RECORDED INFORMATION:
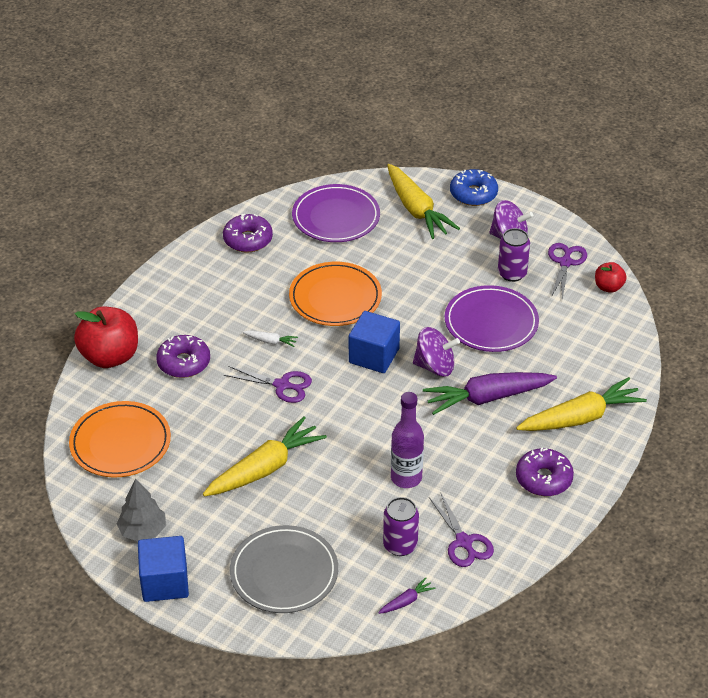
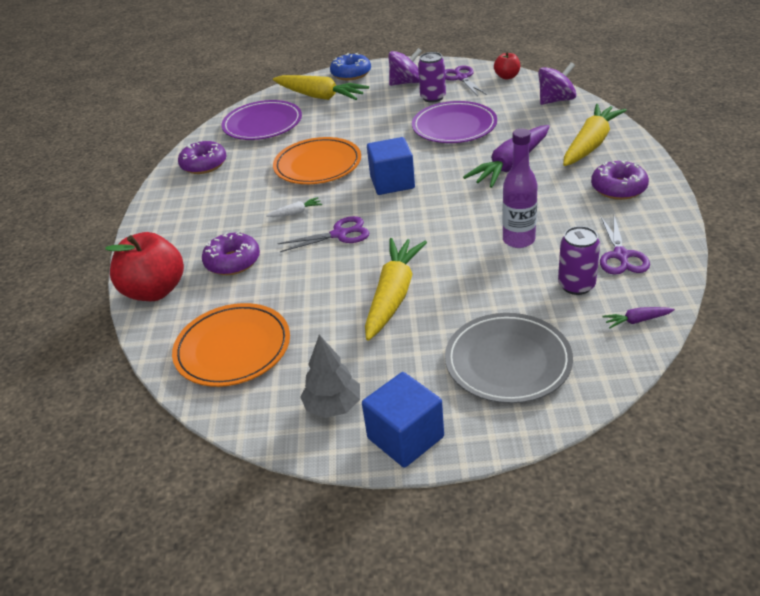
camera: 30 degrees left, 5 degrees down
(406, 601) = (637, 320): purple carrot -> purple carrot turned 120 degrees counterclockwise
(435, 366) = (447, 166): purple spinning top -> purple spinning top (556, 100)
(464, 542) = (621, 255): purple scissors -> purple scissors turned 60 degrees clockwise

TASK OBJECTIVE: Please count how many lines of the material above include the string "degrees", then give that number alone.

OUTPUT: 3